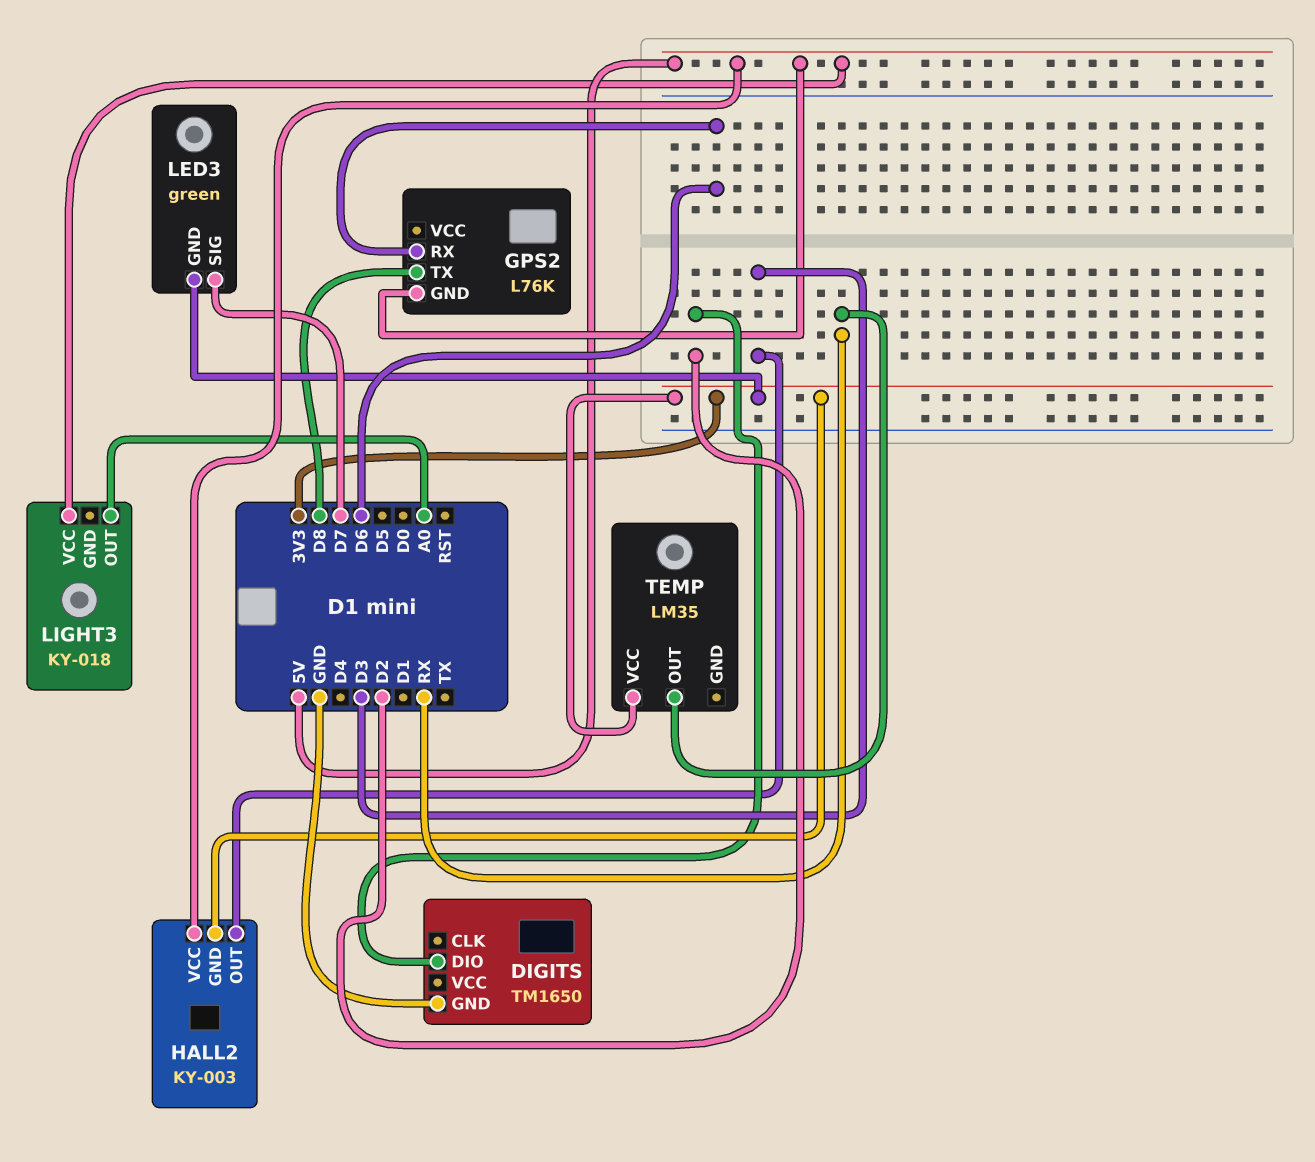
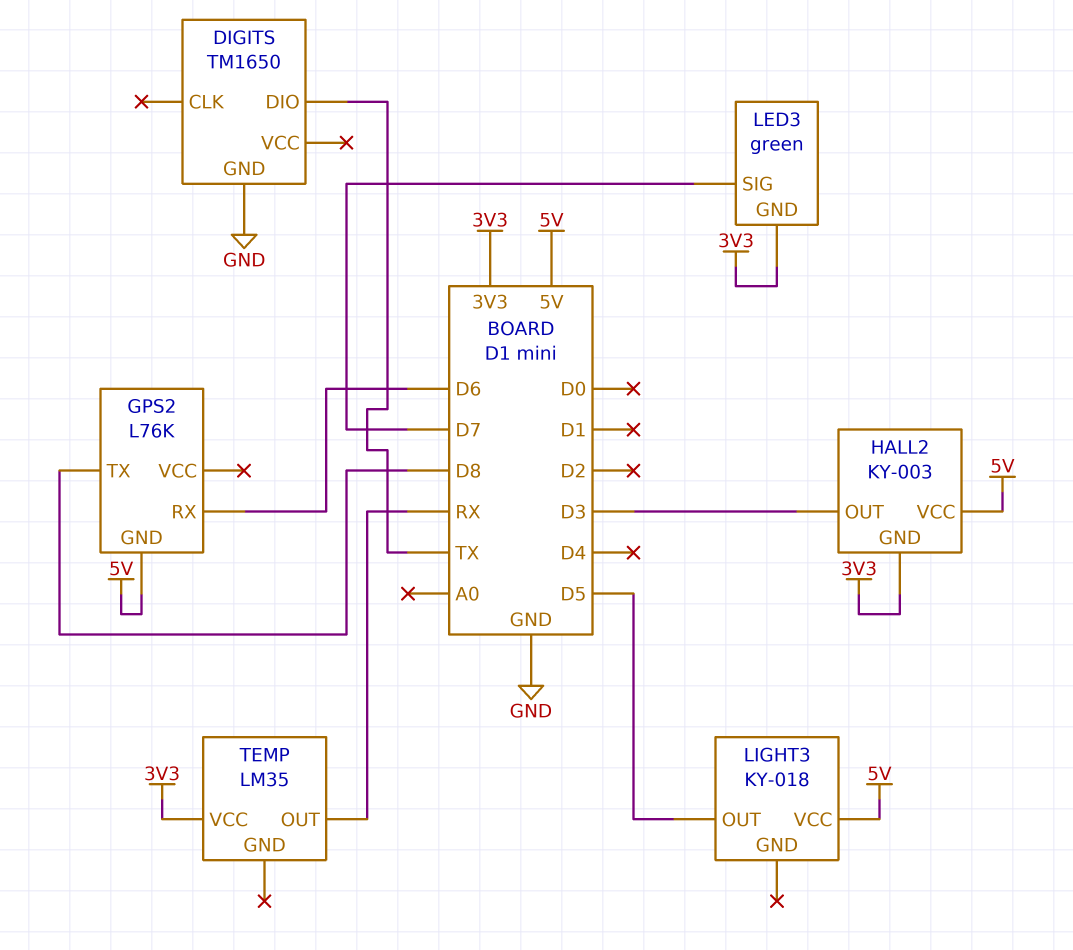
DIGITS pin DIO: D2 -> TX
LIGHT3 pin OUT: A0 -> D5

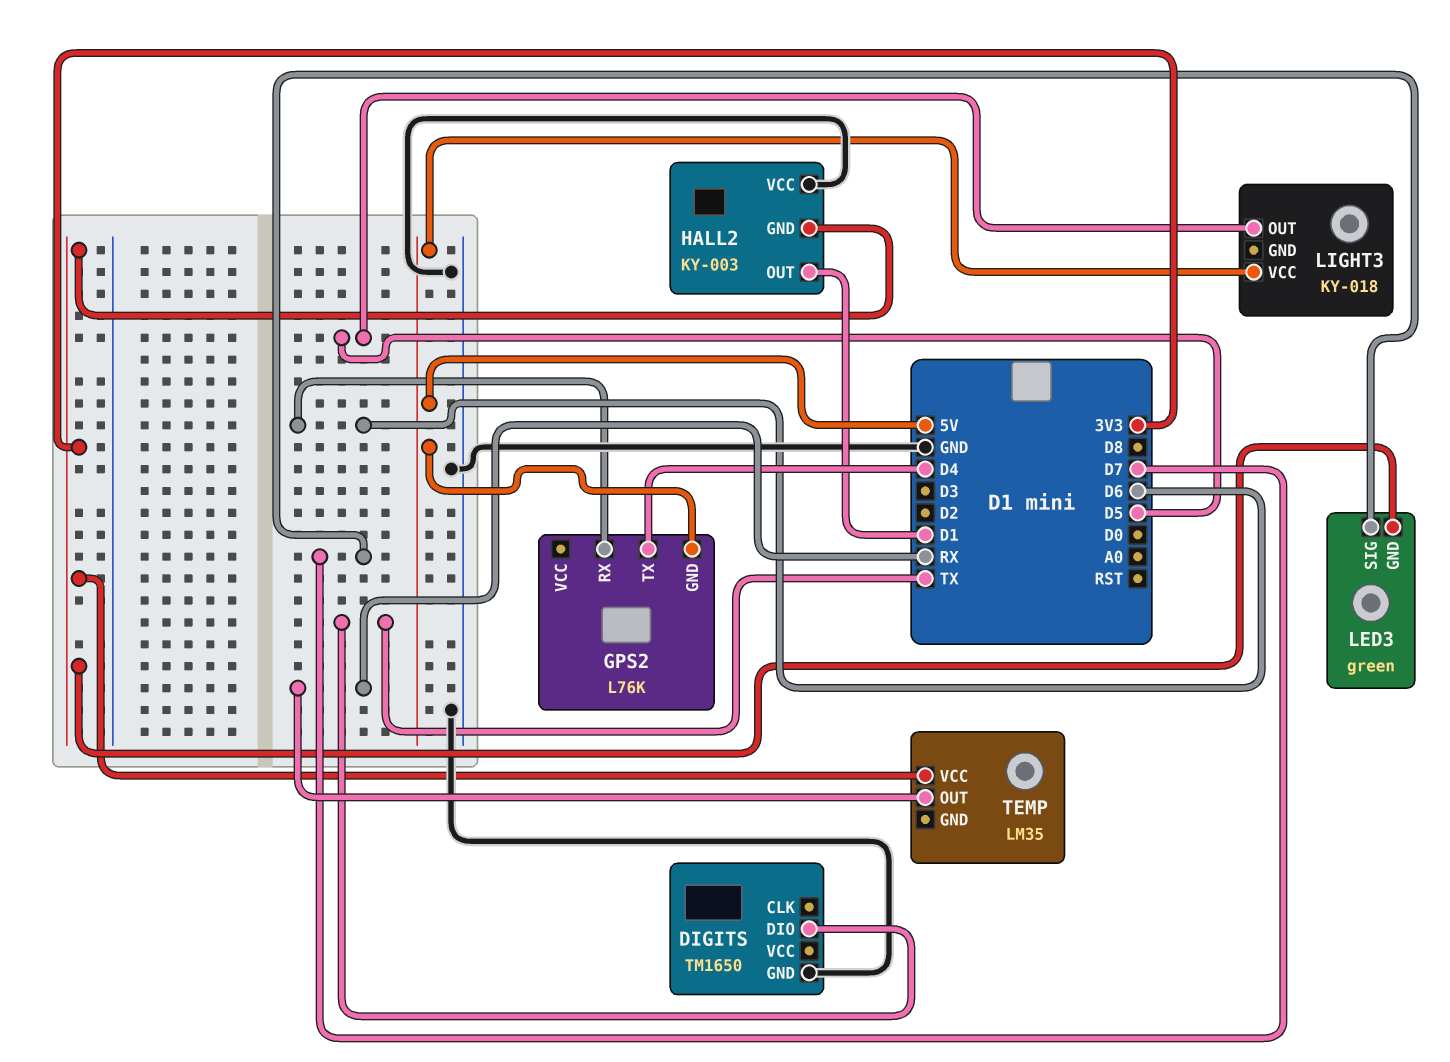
GPS2 pin TX: D8 -> D4
HALL2 pin OUT: D3 -> D1
HALL2 pin VCC: 5V -> GND

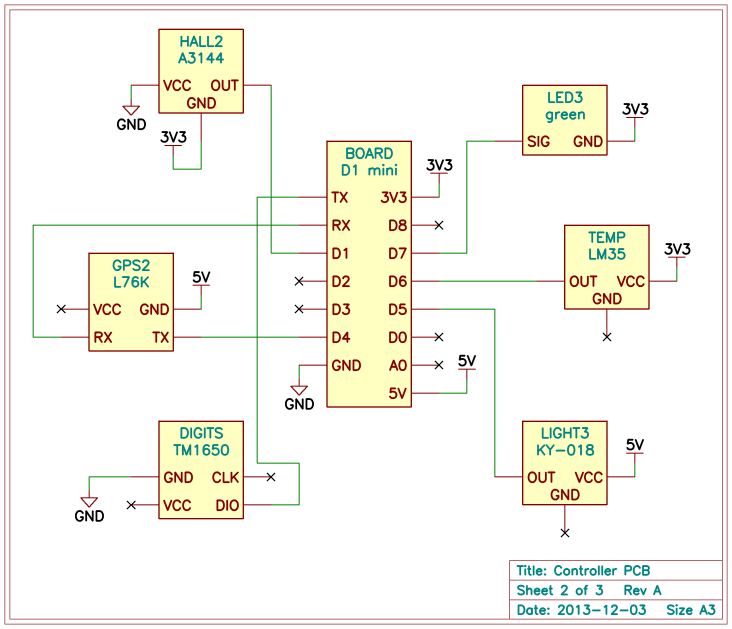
GPS2 pin RX: D6 -> RX
HALL2: KY-003 -> A3144
TEMP pin OUT: RX -> D6

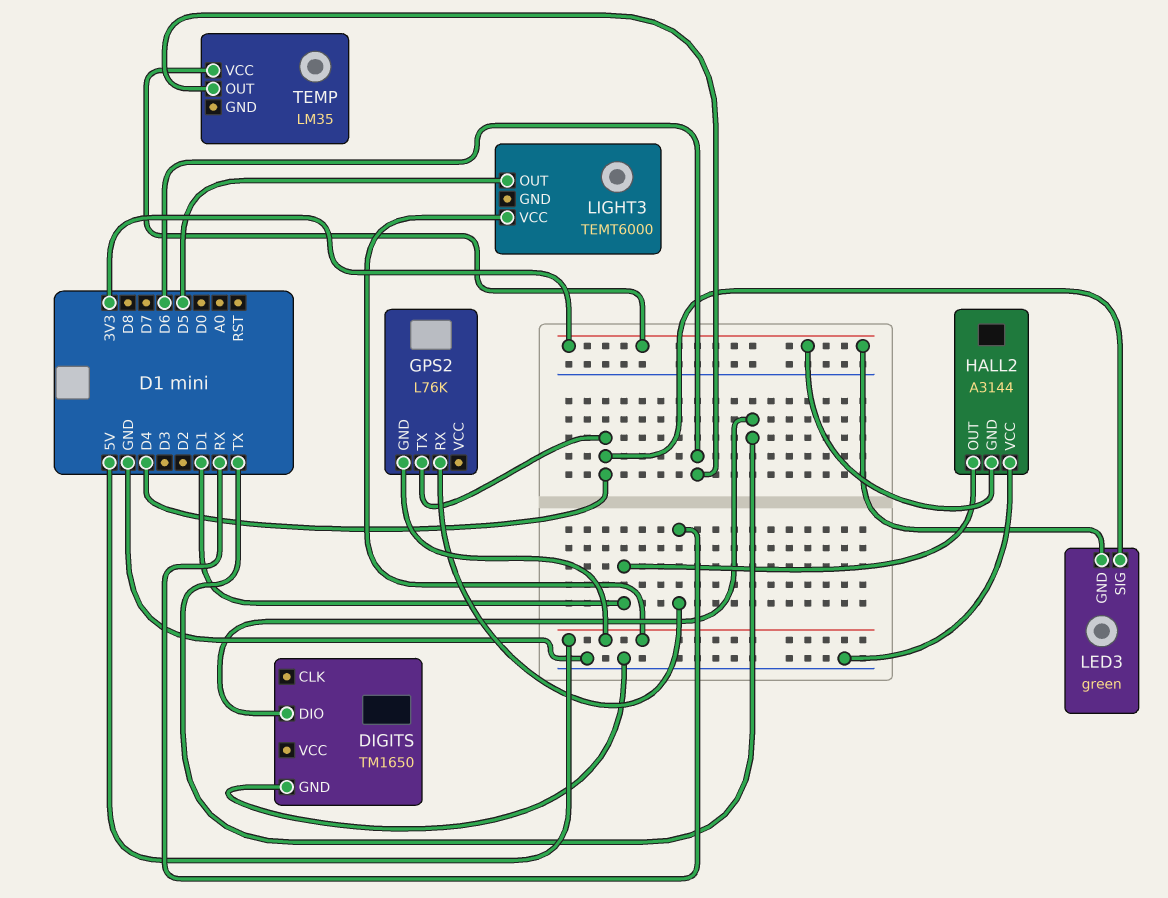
LED3 pin SIG: D7 -> D4
LIGHT3: KY-018 -> TEMT6000

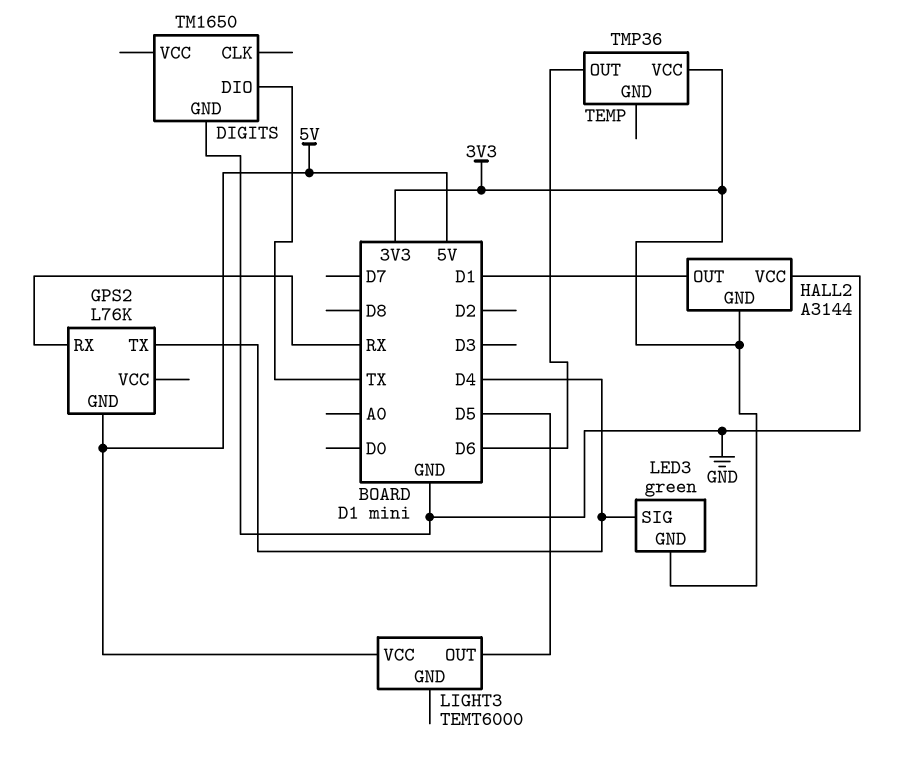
TEMP: LM35 -> TMP36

• **Task to complete**: None of the pictures should be copied, but every record above must be restated in full.

• **Solved exercise**:
DIGITS pin DIO: D2 -> TX
LIGHT3 pin OUT: A0 -> D5

GPS2 pin TX: D8 -> D4
HALL2 pin OUT: D3 -> D1
HALL2 pin VCC: 5V -> GND

GPS2 pin RX: D6 -> RX
HALL2: KY-003 -> A3144
TEMP pin OUT: RX -> D6

LED3 pin SIG: D7 -> D4
LIGHT3: KY-018 -> TEMT6000

TEMP: LM35 -> TMP36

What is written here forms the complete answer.